What lines in the entries hold the string "negro"? List them.

Records from a data source ▸
____________

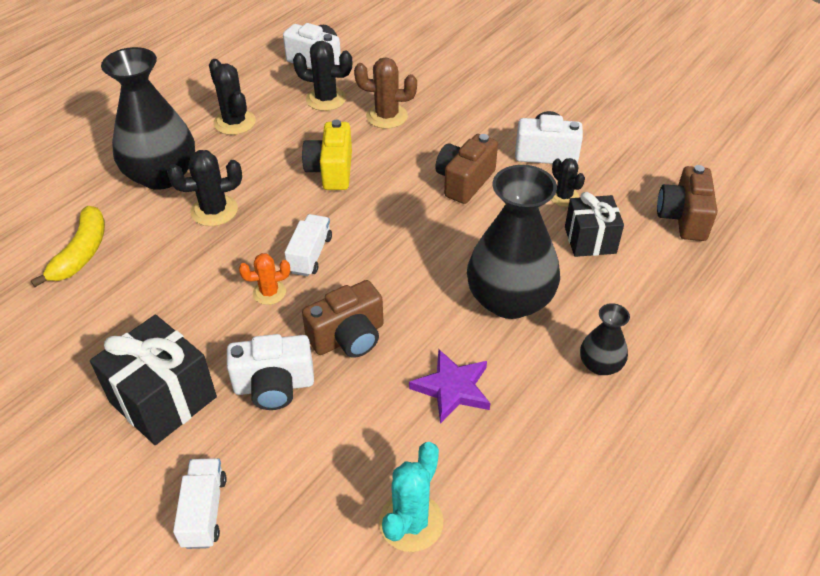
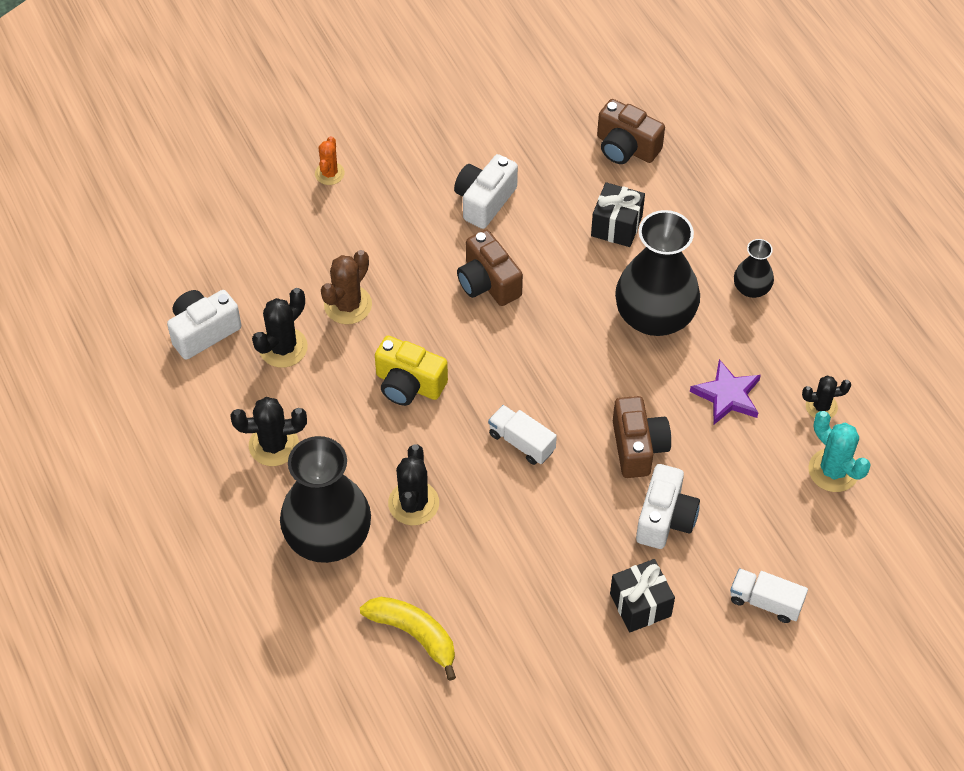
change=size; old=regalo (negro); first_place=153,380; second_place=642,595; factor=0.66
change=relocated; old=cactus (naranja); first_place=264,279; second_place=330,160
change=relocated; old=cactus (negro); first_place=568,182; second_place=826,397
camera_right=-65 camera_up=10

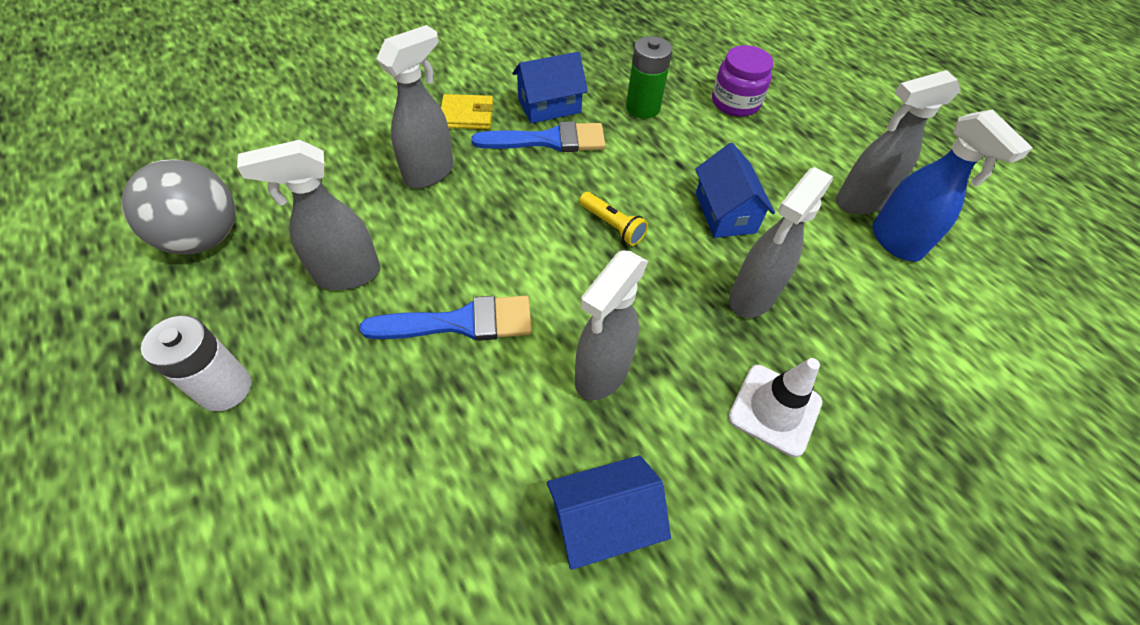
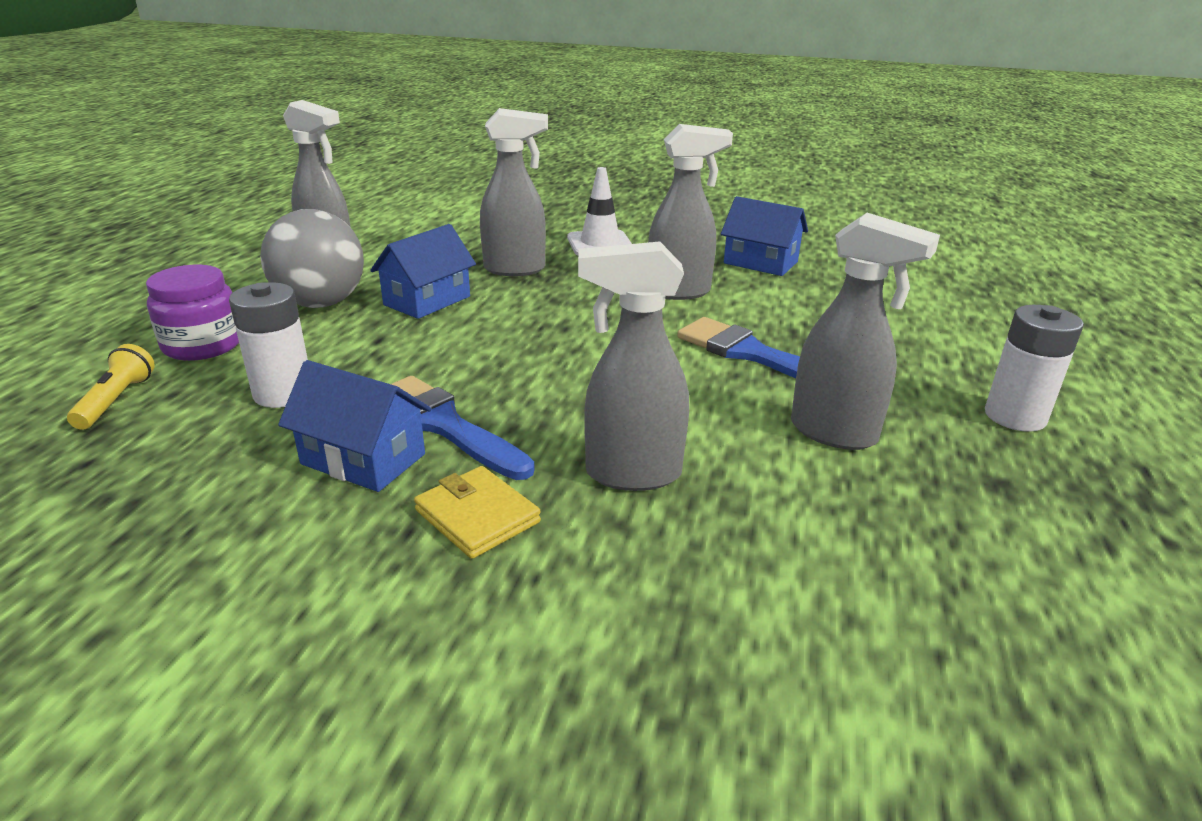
change=relocated; old=pelota (gris); first_place=178,207; second_place=312,258
change=relocated; old=lámpara de mano (amarillo); first_place=613,219; second_place=111,387
change=colour; old=pila (verde); new=pila (blanco); first_place=649,77; second_place=268,345
change=missing; old=pulverizador (azul); first_place=952,185
camera_right=-130 camera_up=-25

____________

WRITTEN REPLY ▸
change=size; old=regalo (negro); first_place=153,380; second_place=642,595; factor=0.66
change=relocated; old=cactus (negro); first_place=568,182; second_place=826,397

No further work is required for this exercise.